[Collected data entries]
■ ■ ■ ■ ■ ■ ■

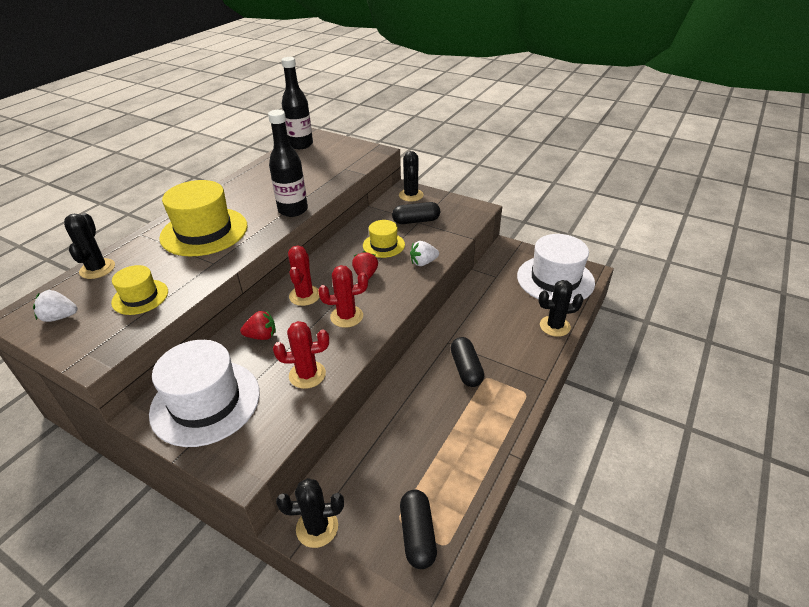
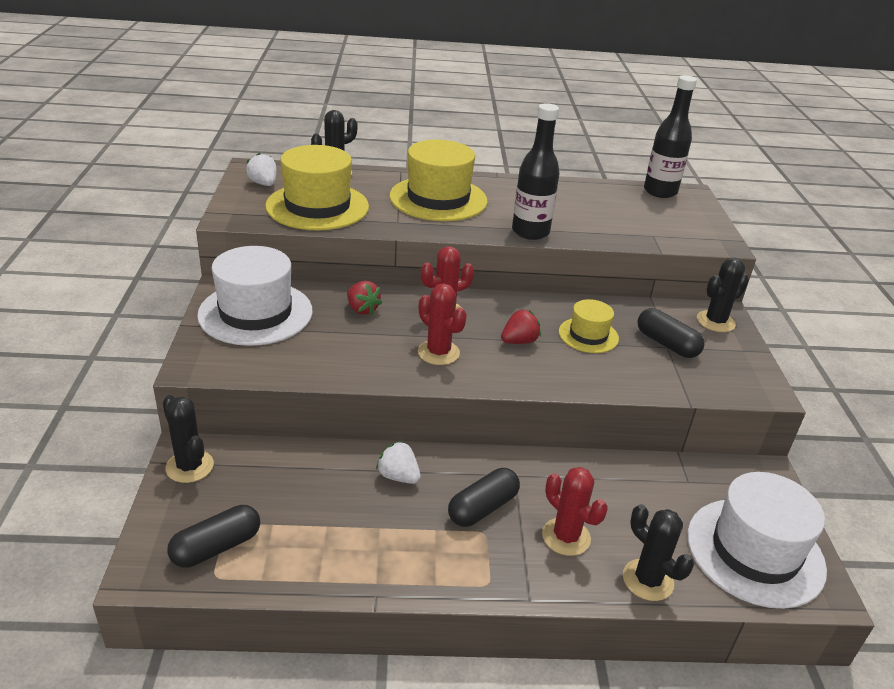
camera: 55 degrees right, 5 degrees down
(140, 297) = (317, 206): yellow hat -> yellow hat, size x1.84
(307, 375) = (332, 358): red cactus -> red cactus (566, 537)
(423, 262) = (590, 378): white strawberry -> white strawberry (398, 476)

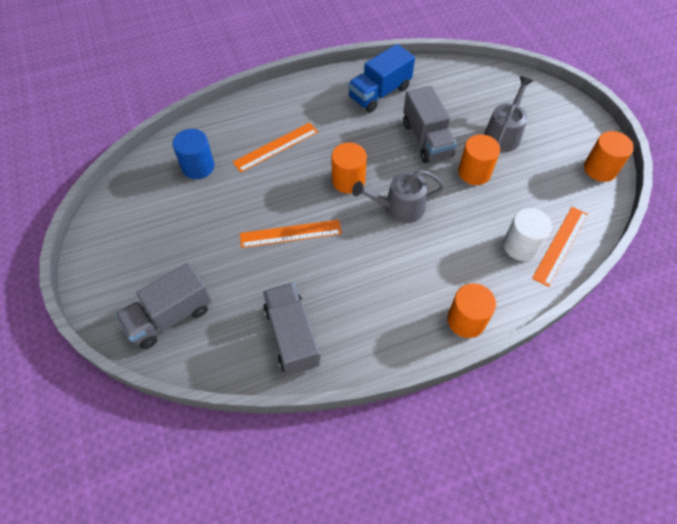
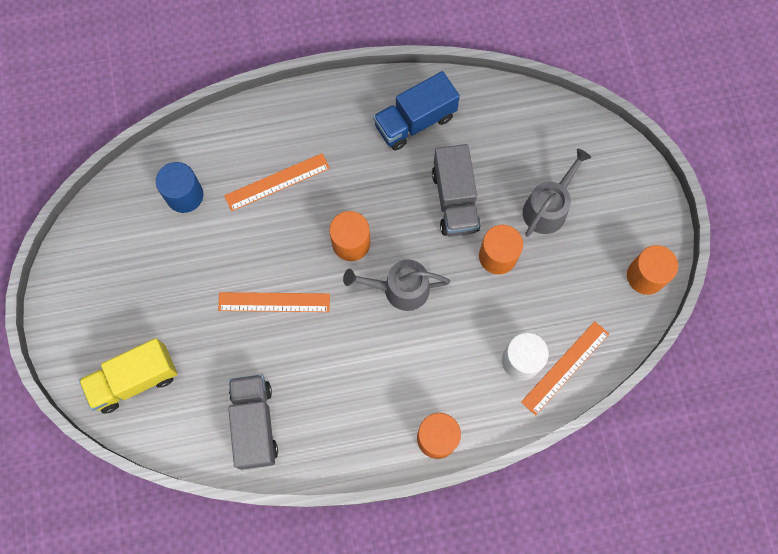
camera: 10 degrees right, 15 degrees up
(170, 316) = (134, 380): grey truck -> yellow truck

■ ■ ■ ■ ■ ■ ■

Task prompt ::
Transcribe all the lines above exactly; any image among them is skipped.

Response to the task ::
camera: 55 degrees right, 5 degrees down
(140, 297) = (317, 206): yellow hat -> yellow hat, size x1.84
(307, 375) = (332, 358): red cactus -> red cactus (566, 537)
(423, 262) = (590, 378): white strawberry -> white strawberry (398, 476)

camera: 10 degrees right, 15 degrees up
(170, 316) = (134, 380): grey truck -> yellow truck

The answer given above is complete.